Task to carry out. State how many lines in the listing below include the word "none". Give nothing but the number.

Segment Start: Extracted information

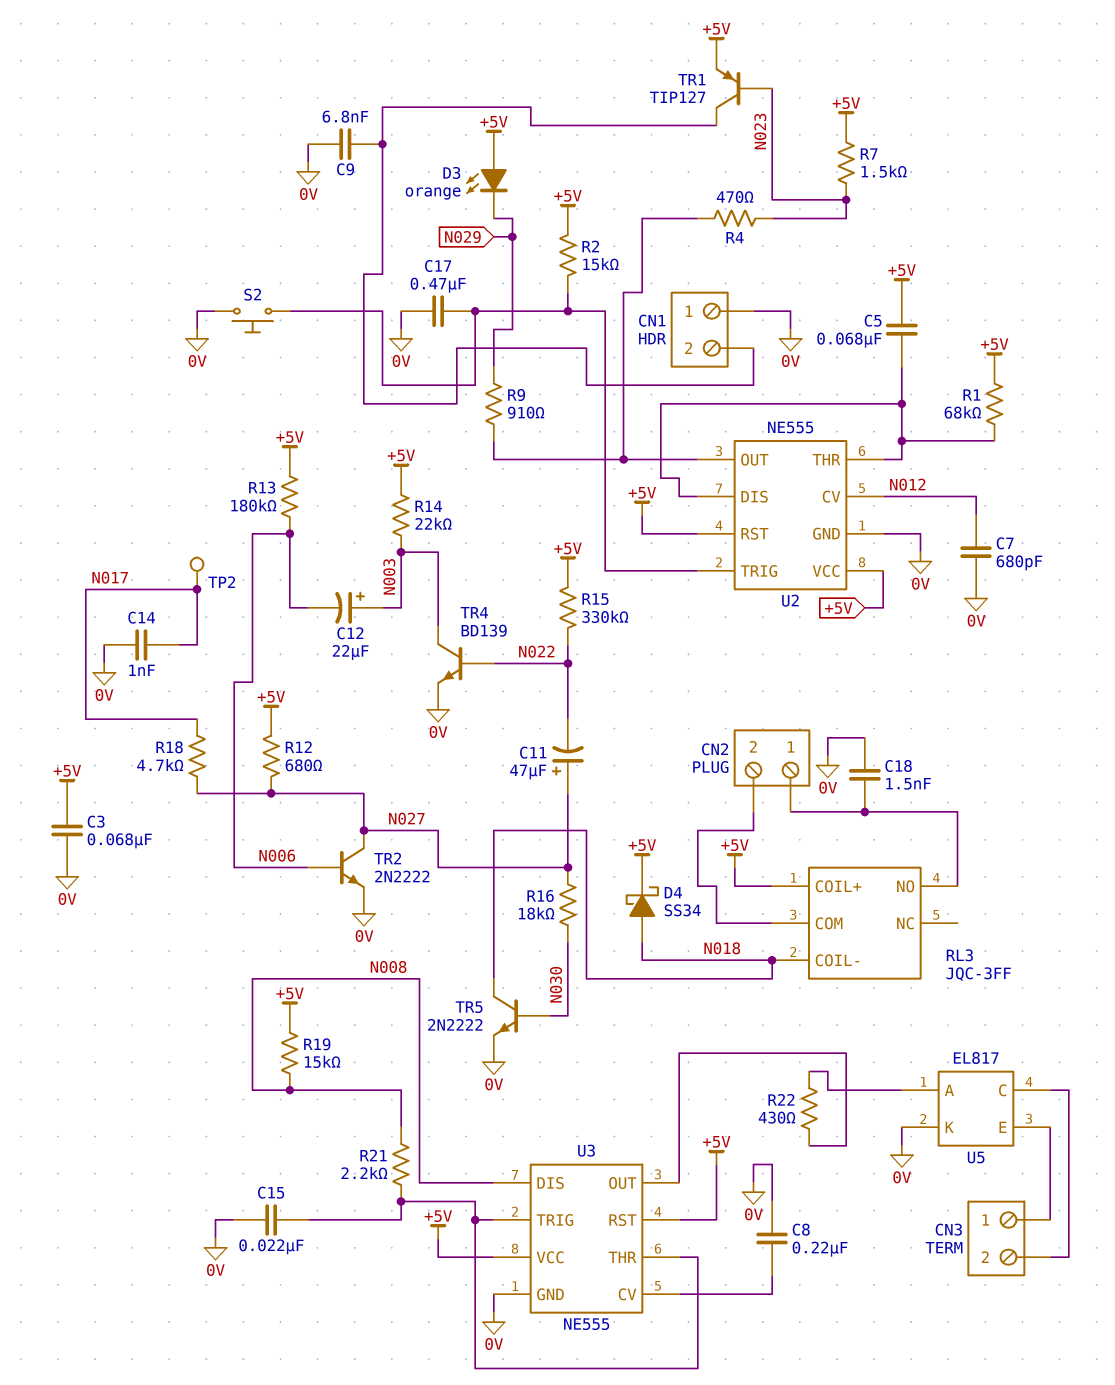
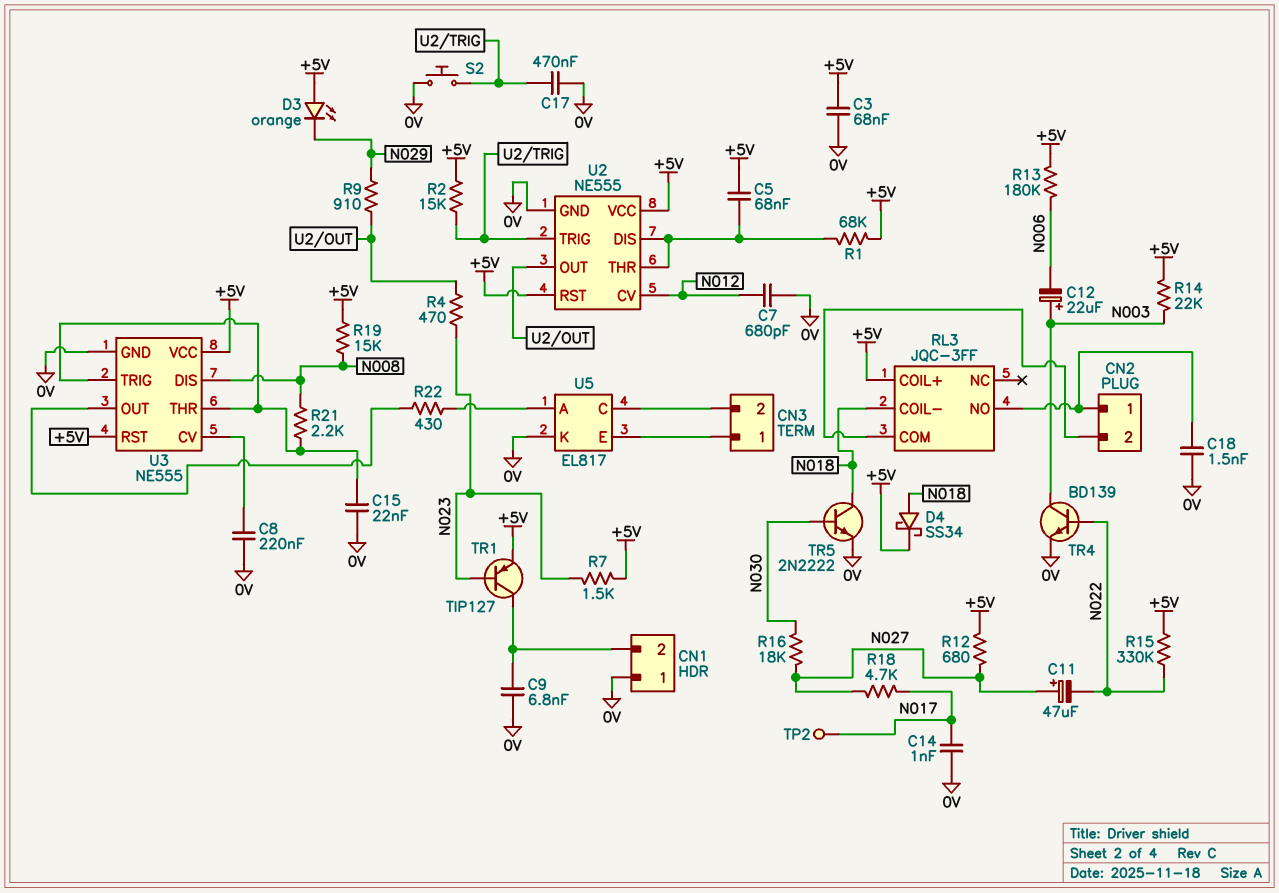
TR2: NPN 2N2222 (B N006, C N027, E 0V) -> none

Segment End: Extracted information
Segment Start: Extracted information

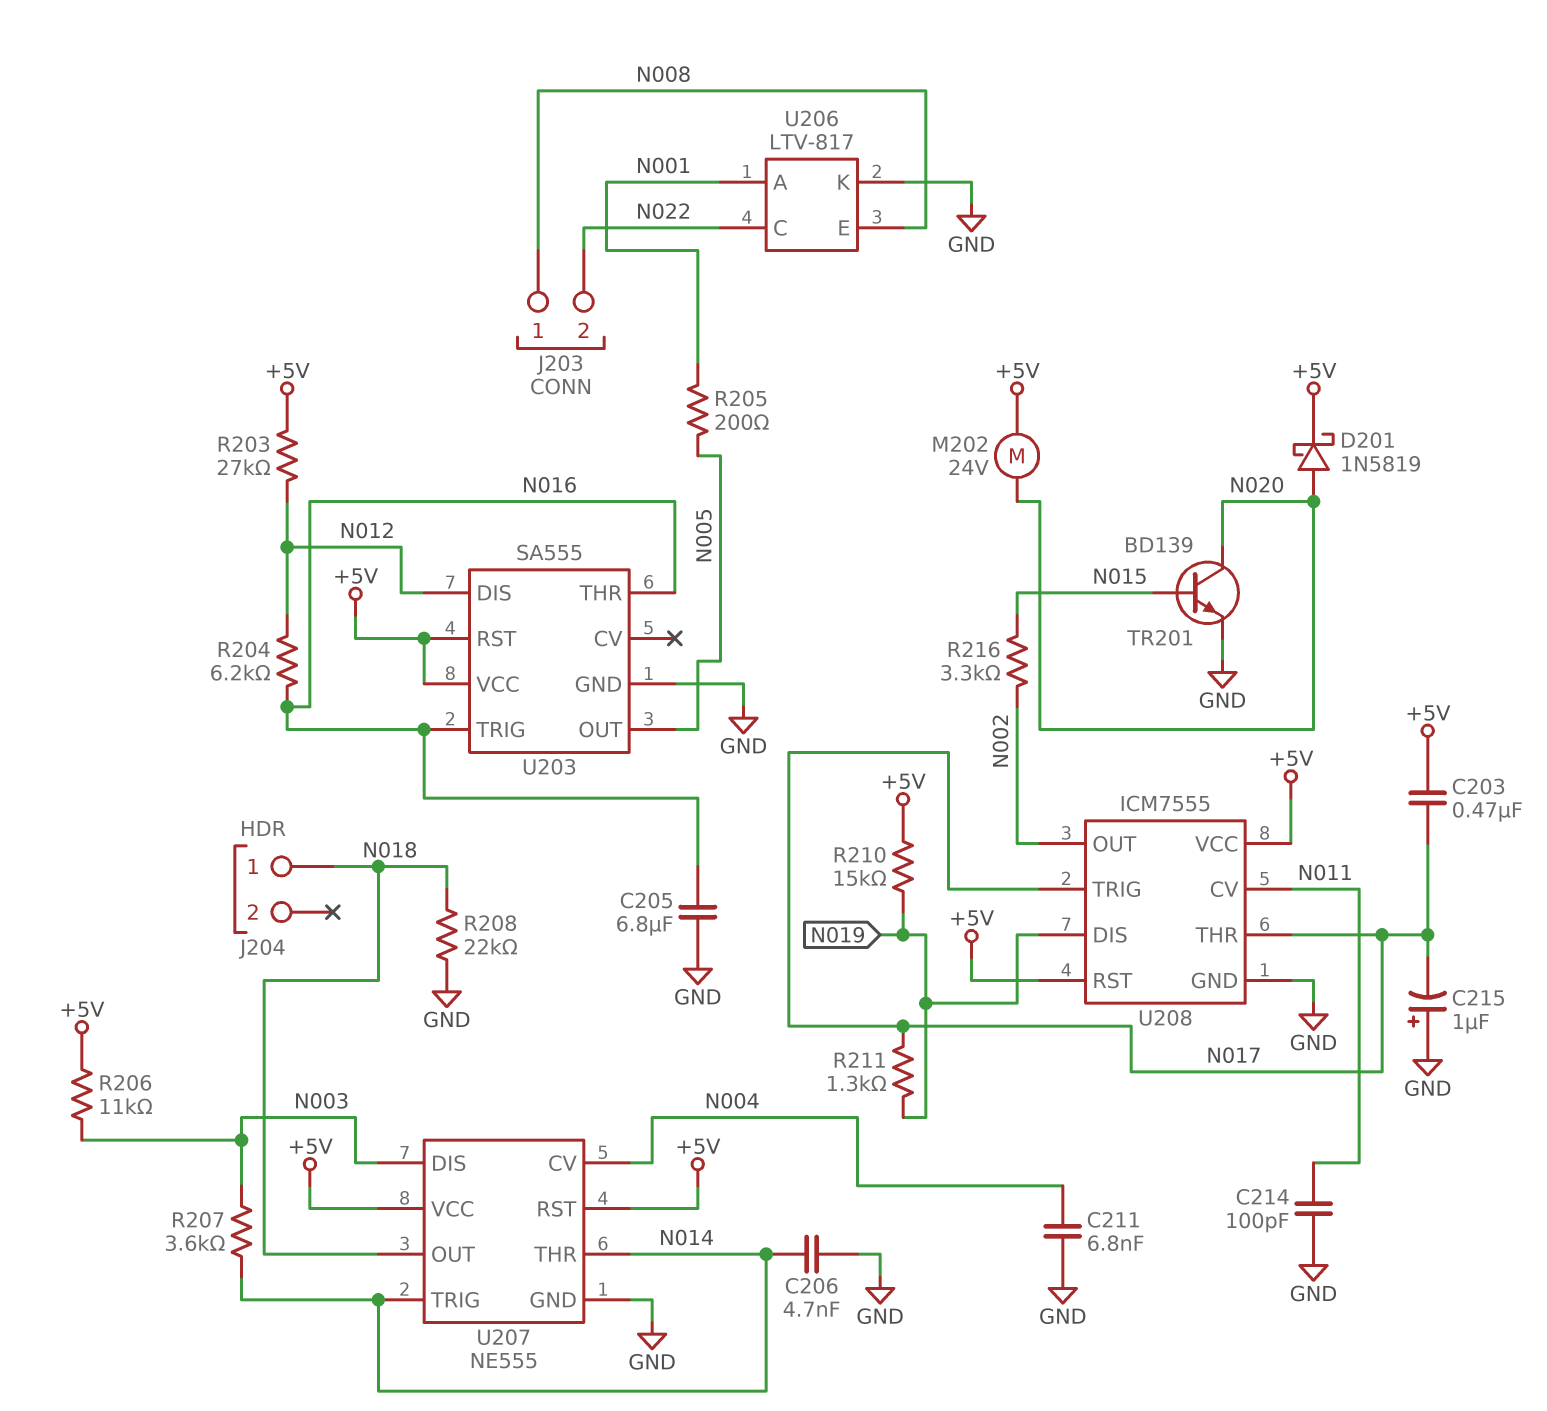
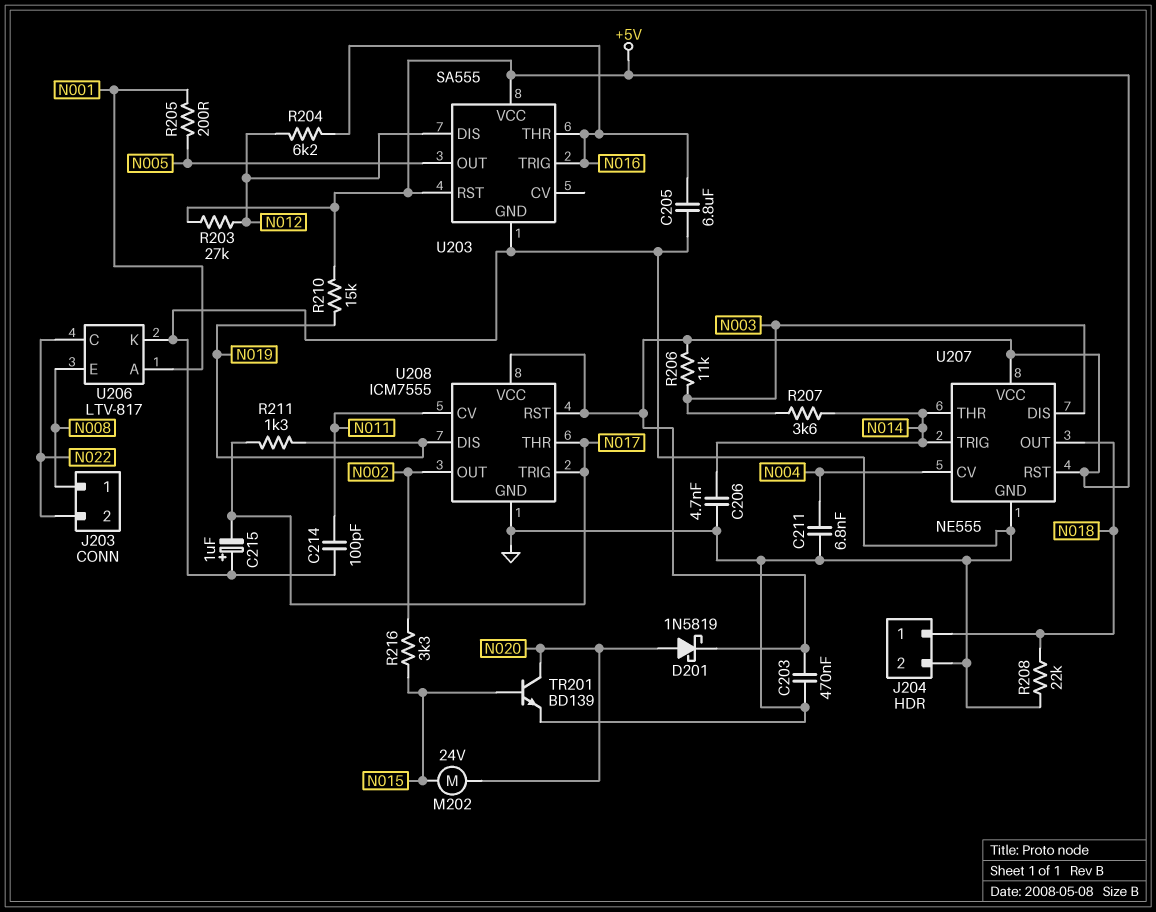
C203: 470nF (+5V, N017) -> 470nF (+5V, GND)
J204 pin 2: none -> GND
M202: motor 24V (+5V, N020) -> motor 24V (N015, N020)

Segment End: Extracted information
Segment Start: Extracted information

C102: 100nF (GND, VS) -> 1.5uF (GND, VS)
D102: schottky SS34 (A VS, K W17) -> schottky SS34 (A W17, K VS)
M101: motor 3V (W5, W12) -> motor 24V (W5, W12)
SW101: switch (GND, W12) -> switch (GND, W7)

Segment End: Extracted information

Answer to this task. 2